**Prompt:**
Lines with the word "green" are the answer; copy each of them from the data below.

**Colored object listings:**
--*--
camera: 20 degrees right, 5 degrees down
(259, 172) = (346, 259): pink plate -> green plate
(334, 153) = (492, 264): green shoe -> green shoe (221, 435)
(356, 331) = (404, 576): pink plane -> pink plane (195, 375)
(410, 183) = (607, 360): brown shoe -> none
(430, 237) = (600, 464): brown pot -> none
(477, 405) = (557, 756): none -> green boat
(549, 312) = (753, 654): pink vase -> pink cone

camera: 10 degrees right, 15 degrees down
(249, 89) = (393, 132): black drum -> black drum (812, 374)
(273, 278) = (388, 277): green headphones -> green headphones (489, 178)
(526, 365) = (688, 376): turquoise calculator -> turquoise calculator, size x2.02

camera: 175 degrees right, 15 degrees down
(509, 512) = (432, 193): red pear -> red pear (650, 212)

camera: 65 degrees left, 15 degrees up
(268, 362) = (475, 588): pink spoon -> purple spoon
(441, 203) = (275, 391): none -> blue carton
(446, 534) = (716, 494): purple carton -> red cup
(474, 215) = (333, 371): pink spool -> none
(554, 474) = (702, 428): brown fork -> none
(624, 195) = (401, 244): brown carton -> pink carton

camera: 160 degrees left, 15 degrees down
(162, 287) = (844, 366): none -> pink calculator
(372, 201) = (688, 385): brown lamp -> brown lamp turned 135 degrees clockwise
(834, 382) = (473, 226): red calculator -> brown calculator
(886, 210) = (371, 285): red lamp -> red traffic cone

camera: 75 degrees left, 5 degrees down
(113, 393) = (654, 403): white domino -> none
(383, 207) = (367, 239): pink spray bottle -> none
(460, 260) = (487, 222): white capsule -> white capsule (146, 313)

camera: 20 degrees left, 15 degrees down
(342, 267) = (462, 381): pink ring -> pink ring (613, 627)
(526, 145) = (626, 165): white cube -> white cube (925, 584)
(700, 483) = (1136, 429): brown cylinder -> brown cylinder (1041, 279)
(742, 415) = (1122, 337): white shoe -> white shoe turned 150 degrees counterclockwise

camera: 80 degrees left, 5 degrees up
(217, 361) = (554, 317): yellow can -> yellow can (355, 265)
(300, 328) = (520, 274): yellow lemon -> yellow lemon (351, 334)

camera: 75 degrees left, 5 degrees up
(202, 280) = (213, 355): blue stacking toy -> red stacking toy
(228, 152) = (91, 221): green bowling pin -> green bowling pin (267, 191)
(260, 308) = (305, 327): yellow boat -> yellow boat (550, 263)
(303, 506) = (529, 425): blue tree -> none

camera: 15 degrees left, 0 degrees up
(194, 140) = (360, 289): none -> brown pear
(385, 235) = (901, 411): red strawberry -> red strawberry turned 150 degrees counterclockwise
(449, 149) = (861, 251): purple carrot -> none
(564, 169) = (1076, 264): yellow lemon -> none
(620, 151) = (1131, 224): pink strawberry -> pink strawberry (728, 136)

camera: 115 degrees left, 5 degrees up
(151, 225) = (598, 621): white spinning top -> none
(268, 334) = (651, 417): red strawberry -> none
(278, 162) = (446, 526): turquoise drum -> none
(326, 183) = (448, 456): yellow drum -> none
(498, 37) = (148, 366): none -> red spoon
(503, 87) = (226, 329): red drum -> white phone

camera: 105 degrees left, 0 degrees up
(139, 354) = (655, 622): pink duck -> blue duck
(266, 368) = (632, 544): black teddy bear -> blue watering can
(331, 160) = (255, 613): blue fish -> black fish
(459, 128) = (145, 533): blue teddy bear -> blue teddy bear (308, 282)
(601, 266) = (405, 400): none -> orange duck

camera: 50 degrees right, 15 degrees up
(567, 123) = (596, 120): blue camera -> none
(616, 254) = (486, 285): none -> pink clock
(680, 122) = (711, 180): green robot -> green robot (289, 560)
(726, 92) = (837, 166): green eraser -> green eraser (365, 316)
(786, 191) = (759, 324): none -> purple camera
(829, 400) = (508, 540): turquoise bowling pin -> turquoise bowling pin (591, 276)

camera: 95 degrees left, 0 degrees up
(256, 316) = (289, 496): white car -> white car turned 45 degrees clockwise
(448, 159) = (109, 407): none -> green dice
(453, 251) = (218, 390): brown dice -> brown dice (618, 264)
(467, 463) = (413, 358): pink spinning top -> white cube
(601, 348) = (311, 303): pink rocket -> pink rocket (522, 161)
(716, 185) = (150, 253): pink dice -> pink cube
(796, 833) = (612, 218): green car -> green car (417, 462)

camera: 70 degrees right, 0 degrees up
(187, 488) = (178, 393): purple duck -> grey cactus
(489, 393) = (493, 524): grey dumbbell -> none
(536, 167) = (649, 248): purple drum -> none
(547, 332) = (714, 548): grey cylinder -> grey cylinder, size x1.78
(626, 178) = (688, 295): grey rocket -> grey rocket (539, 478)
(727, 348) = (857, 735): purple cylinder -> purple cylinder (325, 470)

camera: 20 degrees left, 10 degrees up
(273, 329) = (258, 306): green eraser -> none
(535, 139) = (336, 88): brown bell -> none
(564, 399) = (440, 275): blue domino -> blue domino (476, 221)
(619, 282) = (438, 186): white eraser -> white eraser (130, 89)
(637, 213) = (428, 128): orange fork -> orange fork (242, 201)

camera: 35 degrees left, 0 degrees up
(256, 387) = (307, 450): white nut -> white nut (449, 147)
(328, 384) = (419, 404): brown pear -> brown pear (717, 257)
--*--
**Answer space:**
(259, 172) = (346, 259): pink plate -> green plate
(334, 153) = (492, 264): green shoe -> green shoe (221, 435)
(477, 405) = (557, 756): none -> green boat
(273, 278) = (388, 277): green headphones -> green headphones (489, 178)
(228, 152) = (91, 221): green bowling pin -> green bowling pin (267, 191)
(680, 122) = (711, 180): green robot -> green robot (289, 560)
(726, 92) = (837, 166): green eraser -> green eraser (365, 316)
(448, 159) = (109, 407): none -> green dice
(796, 833) = (612, 218): green car -> green car (417, 462)
(273, 329) = (258, 306): green eraser -> none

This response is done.